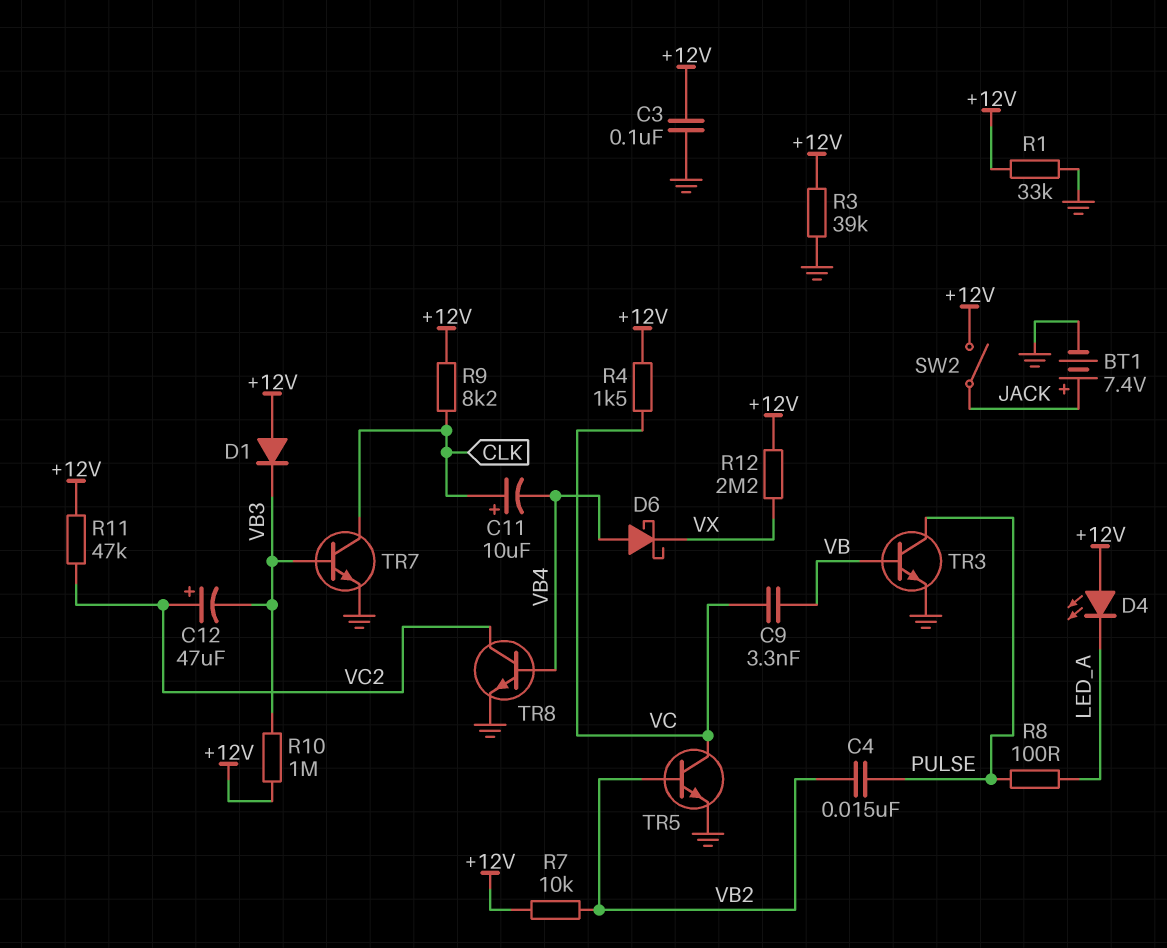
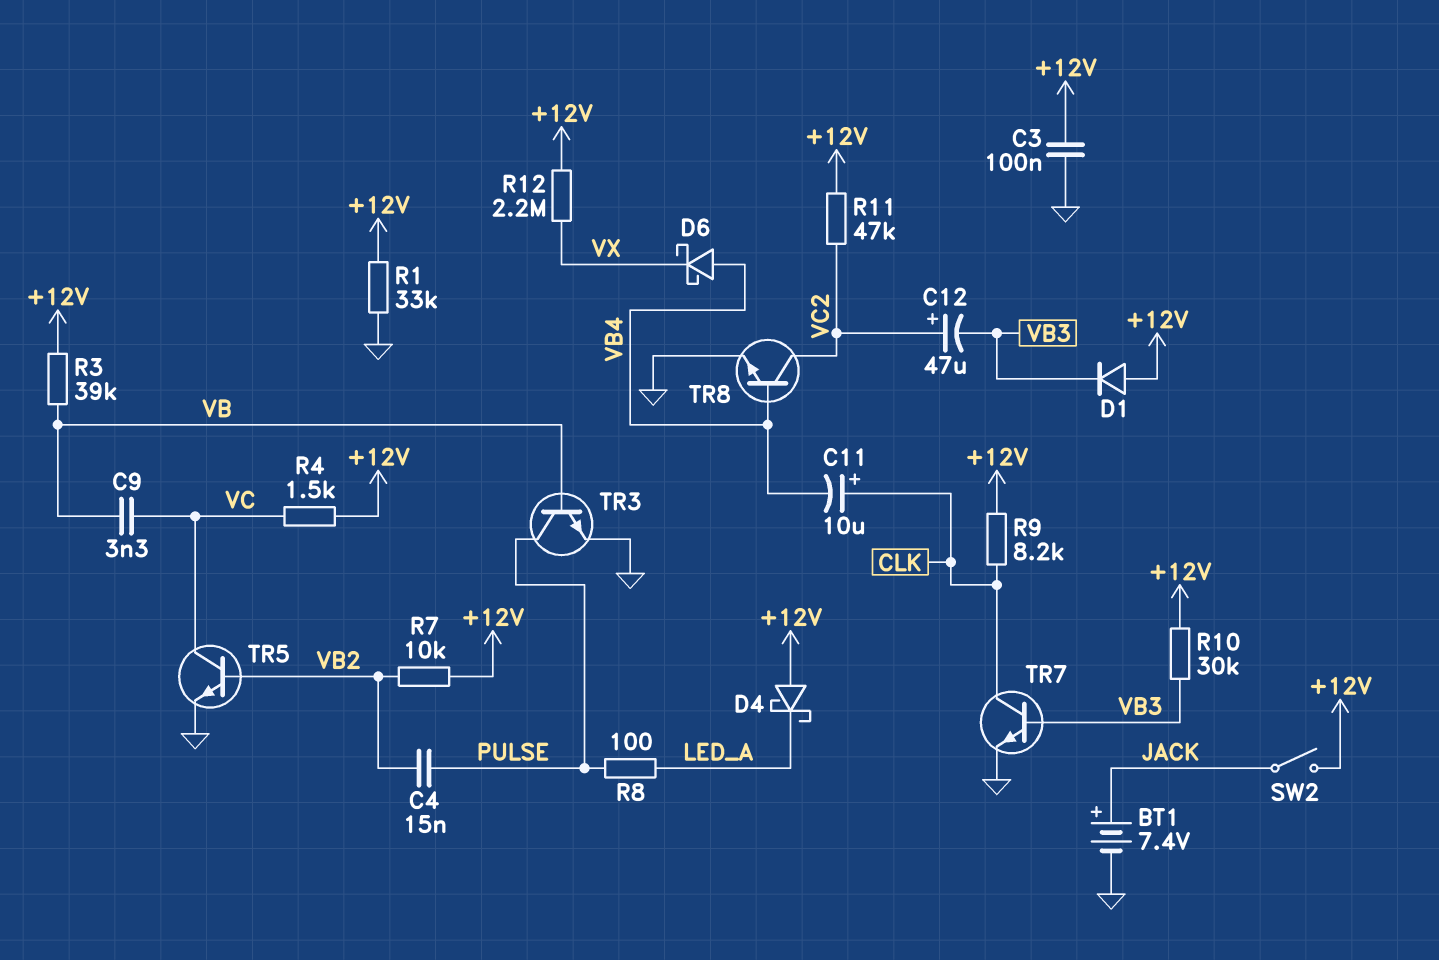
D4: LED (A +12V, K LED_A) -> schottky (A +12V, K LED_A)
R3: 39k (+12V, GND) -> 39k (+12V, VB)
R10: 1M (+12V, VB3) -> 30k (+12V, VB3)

...

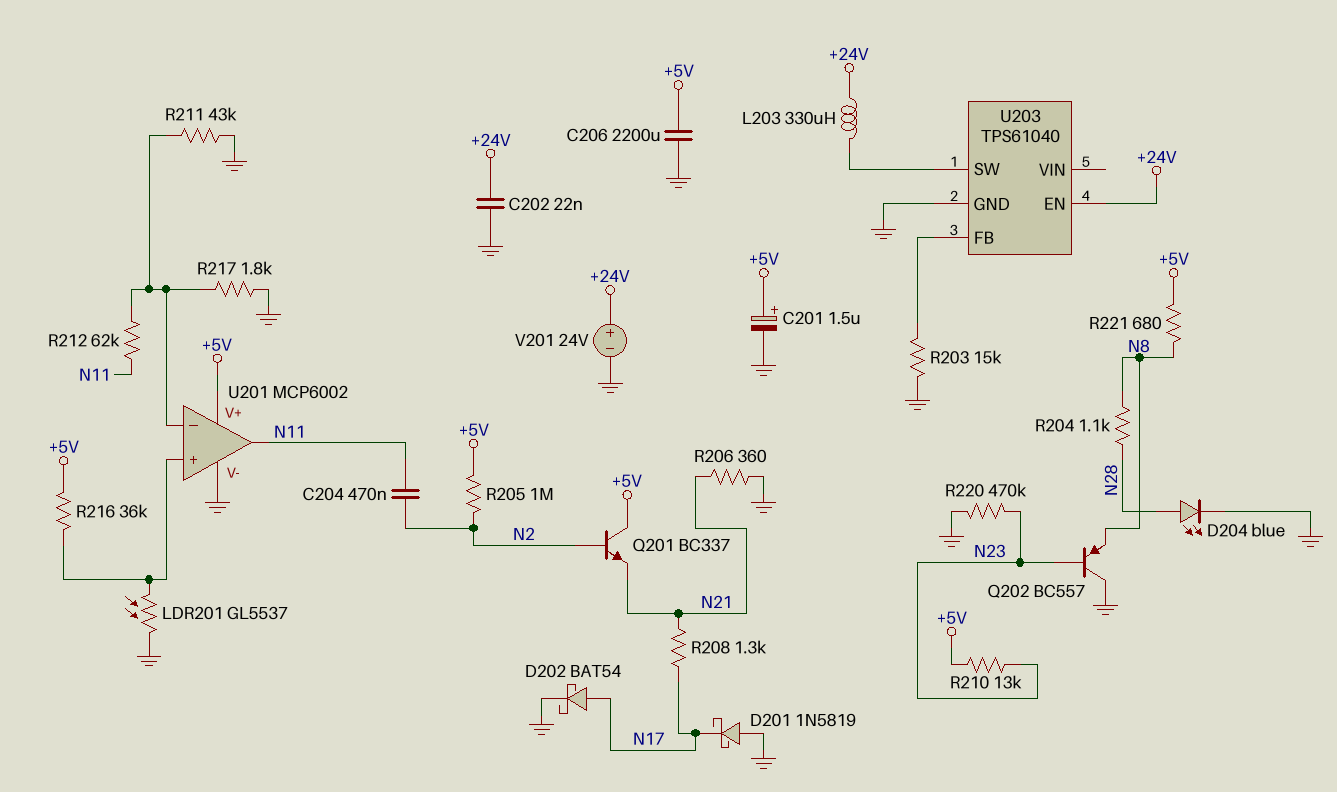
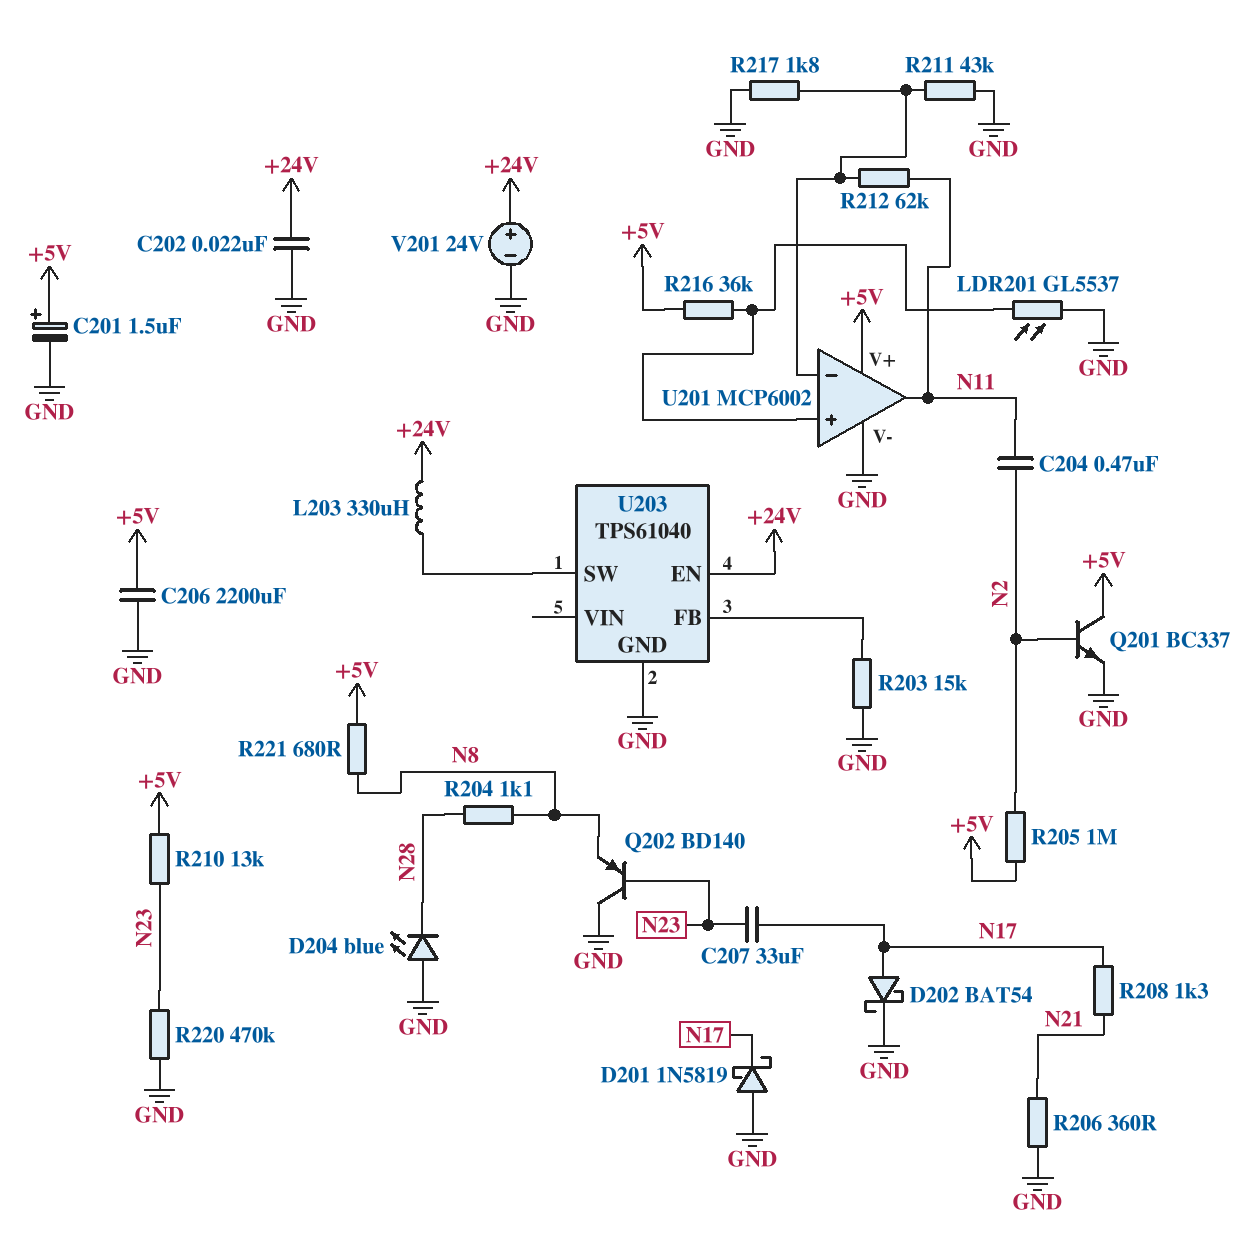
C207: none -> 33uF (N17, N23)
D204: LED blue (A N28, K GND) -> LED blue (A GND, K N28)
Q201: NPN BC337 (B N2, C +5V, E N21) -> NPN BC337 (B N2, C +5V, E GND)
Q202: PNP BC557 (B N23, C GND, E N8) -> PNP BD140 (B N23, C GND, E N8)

...

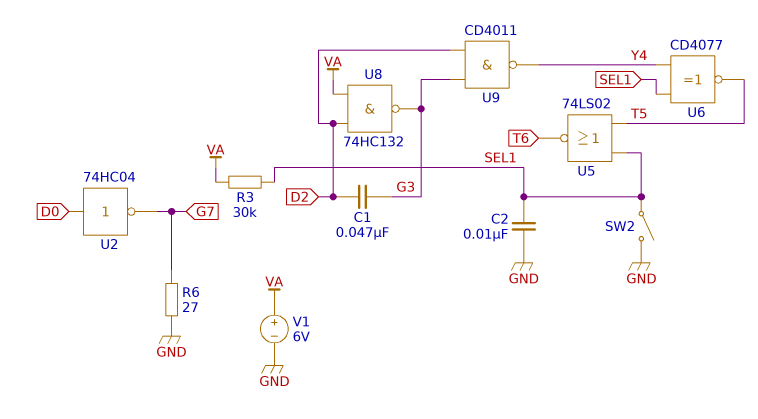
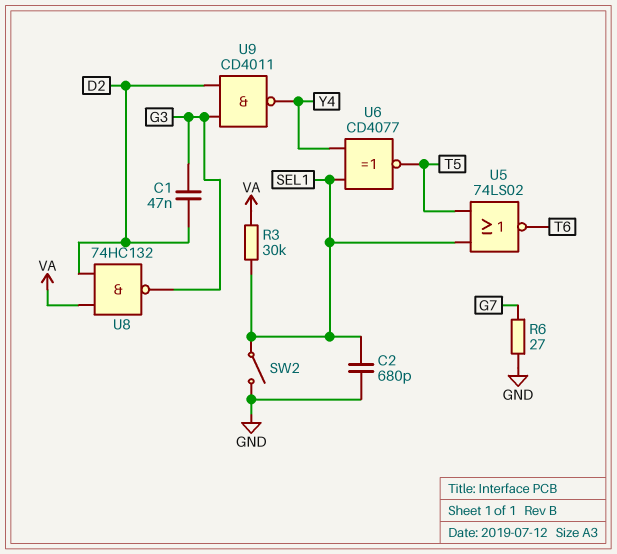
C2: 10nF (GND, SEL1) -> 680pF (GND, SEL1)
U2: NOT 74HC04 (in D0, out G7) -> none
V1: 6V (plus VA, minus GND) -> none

ASSIGNMENT
Please copy every line from the entries that includes the word "none".

RESULT FOR THIS TASK
C207: none -> 33uF (N17, N23)
U2: NOT 74HC04 (in D0, out G7) -> none
V1: 6V (plus VA, minus GND) -> none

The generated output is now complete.